Object change listings
◇ ◇ ◇ ◇
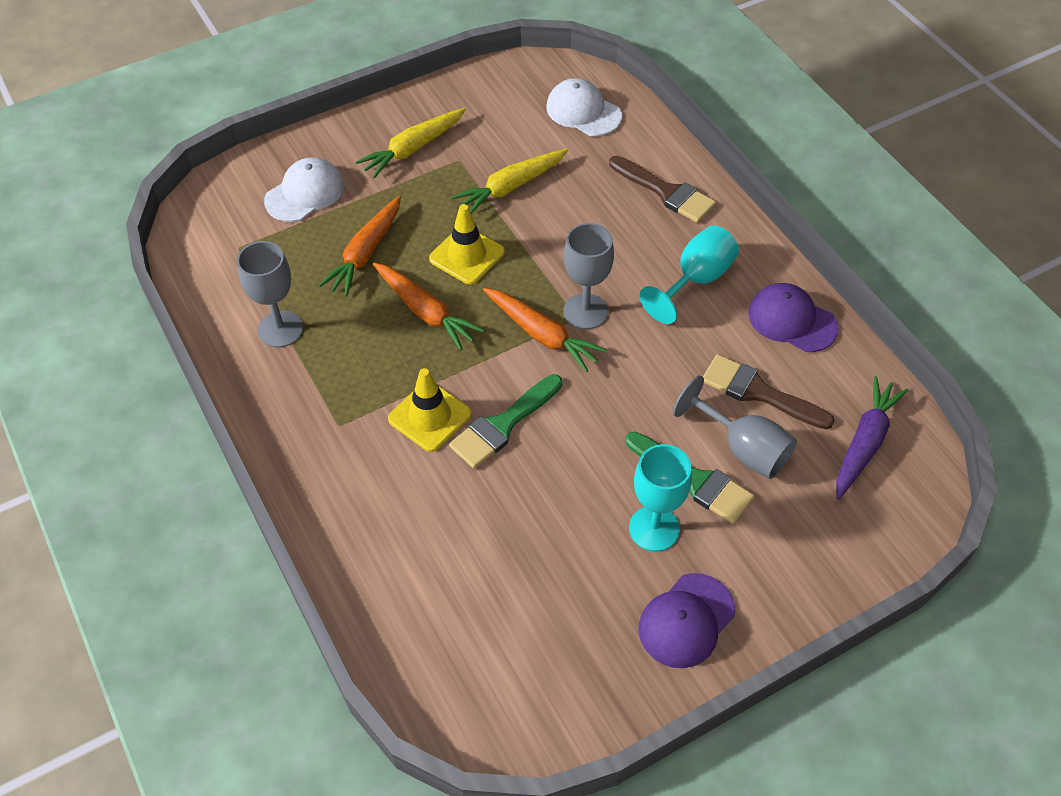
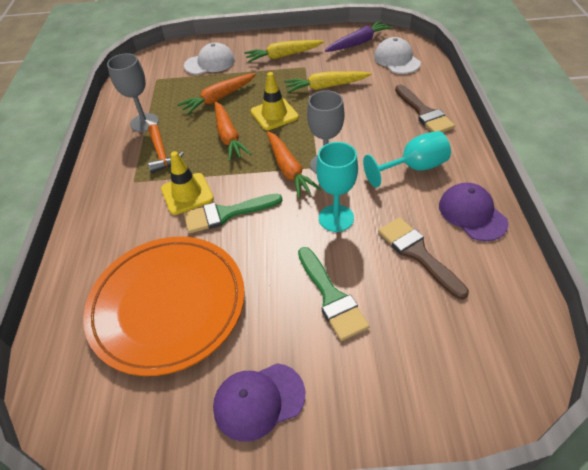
camera: 30 degrees right, 5 degrees down
(348, 370) = (162, 154): none -> orange hammer
(513, 565) = (168, 305): none -> orange plate
(654, 528) = (280, 320): turquoise goblet -> turquoise goblet (336, 218)
(743, 449) = (382, 289): grey goblet -> none
(864, 443) = (486, 321): purple carrot -> purple carrot (358, 43)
◇ ◇ ◇ ◇
**REQUIRED WORK:** Reproduce each line from the records that contains the word "none".

**OUTPUT FOR THIS TASK:**
(348, 370) = (162, 154): none -> orange hammer
(513, 565) = (168, 305): none -> orange plate
(743, 449) = (382, 289): grey goblet -> none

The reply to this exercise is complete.